- Problem requirements: Only certain lines below are wanted: those starting at the line containing "camera: 175 degrees right, 0 degrees up" and ending at the line containing "yellow ball [659,445,743,529]", both included, each retyped exactly.

- Data extract:
────────

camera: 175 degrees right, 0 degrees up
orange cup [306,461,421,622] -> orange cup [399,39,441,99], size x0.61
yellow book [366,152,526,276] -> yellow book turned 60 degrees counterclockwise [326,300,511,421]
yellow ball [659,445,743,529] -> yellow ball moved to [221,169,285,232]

────────

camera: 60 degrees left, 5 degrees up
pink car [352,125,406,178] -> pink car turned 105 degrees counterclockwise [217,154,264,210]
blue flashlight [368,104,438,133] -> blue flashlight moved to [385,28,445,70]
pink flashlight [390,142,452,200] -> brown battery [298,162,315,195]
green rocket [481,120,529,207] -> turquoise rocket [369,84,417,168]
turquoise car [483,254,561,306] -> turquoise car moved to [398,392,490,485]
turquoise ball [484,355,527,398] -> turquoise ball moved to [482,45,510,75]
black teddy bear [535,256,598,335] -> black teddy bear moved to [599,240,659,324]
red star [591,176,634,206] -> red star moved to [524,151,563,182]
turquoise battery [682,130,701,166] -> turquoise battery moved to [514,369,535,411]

────────

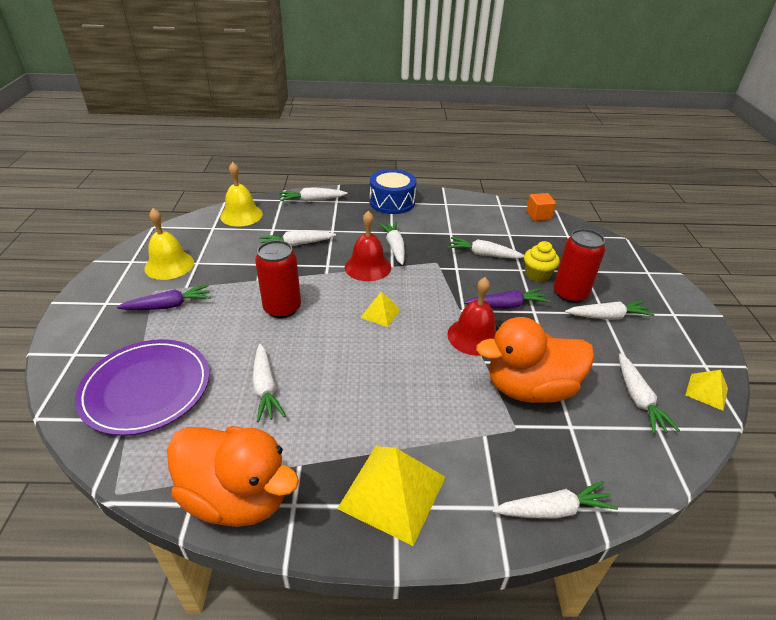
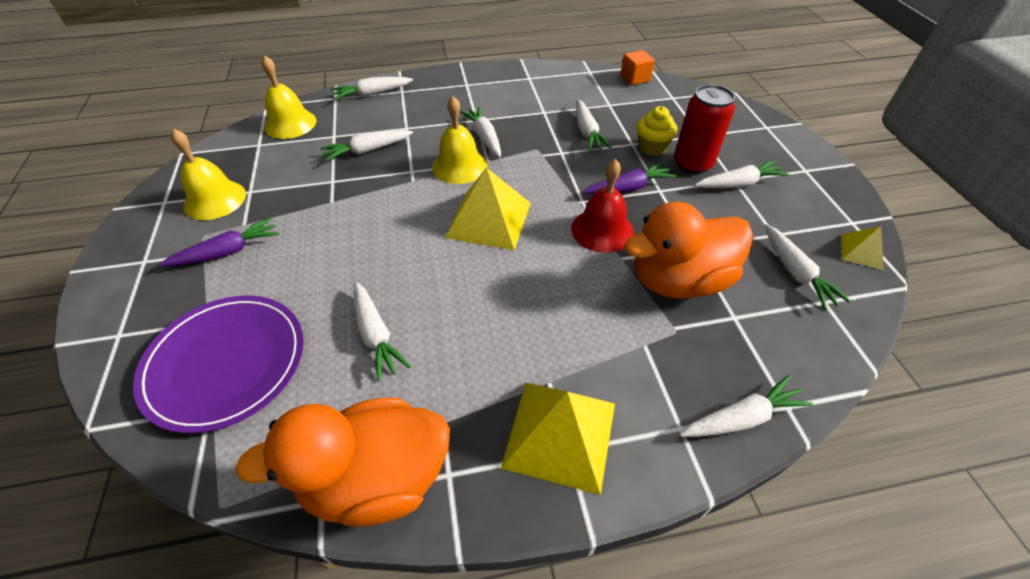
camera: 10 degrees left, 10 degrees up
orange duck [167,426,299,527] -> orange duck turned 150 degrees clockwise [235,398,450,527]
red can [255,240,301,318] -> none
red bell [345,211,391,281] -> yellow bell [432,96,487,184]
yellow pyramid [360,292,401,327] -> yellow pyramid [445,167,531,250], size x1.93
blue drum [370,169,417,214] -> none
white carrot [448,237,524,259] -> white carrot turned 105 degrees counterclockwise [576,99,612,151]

────────

- Exercise result:
camera: 175 degrees right, 0 degrees up
orange cup [306,461,421,622] -> orange cup [399,39,441,99], size x0.61
yellow book [366,152,526,276] -> yellow book turned 60 degrees counterclockwise [326,300,511,421]
yellow ball [659,445,743,529] -> yellow ball moved to [221,169,285,232]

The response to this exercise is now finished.